[DATA TO PROCESS]:

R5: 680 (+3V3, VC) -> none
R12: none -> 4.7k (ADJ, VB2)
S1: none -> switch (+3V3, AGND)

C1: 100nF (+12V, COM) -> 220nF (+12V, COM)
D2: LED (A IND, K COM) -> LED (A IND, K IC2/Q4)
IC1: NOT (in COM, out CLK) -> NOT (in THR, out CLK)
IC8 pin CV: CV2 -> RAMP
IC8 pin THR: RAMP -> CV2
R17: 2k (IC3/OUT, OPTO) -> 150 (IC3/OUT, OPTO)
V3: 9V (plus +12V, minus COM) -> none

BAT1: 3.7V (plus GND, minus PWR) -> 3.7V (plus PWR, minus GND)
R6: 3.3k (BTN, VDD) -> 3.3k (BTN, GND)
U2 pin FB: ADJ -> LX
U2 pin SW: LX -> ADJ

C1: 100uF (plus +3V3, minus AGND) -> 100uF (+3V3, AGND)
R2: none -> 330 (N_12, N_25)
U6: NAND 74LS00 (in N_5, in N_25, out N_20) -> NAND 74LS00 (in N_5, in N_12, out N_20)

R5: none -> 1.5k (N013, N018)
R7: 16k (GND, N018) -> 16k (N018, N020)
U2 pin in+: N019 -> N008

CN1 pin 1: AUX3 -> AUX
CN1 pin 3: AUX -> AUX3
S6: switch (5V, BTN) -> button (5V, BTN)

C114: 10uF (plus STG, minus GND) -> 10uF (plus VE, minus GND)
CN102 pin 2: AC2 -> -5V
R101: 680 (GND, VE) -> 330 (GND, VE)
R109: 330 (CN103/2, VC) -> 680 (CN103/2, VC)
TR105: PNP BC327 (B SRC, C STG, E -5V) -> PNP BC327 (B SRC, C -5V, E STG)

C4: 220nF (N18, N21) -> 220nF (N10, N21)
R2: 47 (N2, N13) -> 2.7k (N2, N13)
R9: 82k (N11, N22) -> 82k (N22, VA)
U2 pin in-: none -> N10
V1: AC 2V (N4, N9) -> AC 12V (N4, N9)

[DESCRIPTION OF THE TASK]: Would you mind copying all of the records exactly?

[OUTPUT FOR THIS TASK]:
R5: 680 (+3V3, VC) -> none
R12: none -> 4.7k (ADJ, VB2)
S1: none -> switch (+3V3, AGND)

C1: 100nF (+12V, COM) -> 220nF (+12V, COM)
D2: LED (A IND, K COM) -> LED (A IND, K IC2/Q4)
IC1: NOT (in COM, out CLK) -> NOT (in THR, out CLK)
IC8 pin CV: CV2 -> RAMP
IC8 pin THR: RAMP -> CV2
R17: 2k (IC3/OUT, OPTO) -> 150 (IC3/OUT, OPTO)
V3: 9V (plus +12V, minus COM) -> none

BAT1: 3.7V (plus GND, minus PWR) -> 3.7V (plus PWR, minus GND)
R6: 3.3k (BTN, VDD) -> 3.3k (BTN, GND)
U2 pin FB: ADJ -> LX
U2 pin SW: LX -> ADJ

C1: 100uF (plus +3V3, minus AGND) -> 100uF (+3V3, AGND)
R2: none -> 330 (N_12, N_25)
U6: NAND 74LS00 (in N_5, in N_25, out N_20) -> NAND 74LS00 (in N_5, in N_12, out N_20)

R5: none -> 1.5k (N013, N018)
R7: 16k (GND, N018) -> 16k (N018, N020)
U2 pin in+: N019 -> N008

CN1 pin 1: AUX3 -> AUX
CN1 pin 3: AUX -> AUX3
S6: switch (5V, BTN) -> button (5V, BTN)

C114: 10uF (plus STG, minus GND) -> 10uF (plus VE, minus GND)
CN102 pin 2: AC2 -> -5V
R101: 680 (GND, VE) -> 330 (GND, VE)
R109: 330 (CN103/2, VC) -> 680 (CN103/2, VC)
TR105: PNP BC327 (B SRC, C STG, E -5V) -> PNP BC327 (B SRC, C -5V, E STG)

C4: 220nF (N18, N21) -> 220nF (N10, N21)
R2: 47 (N2, N13) -> 2.7k (N2, N13)
R9: 82k (N11, N22) -> 82k (N22, VA)
U2 pin in-: none -> N10
V1: AC 2V (N4, N9) -> AC 12V (N4, N9)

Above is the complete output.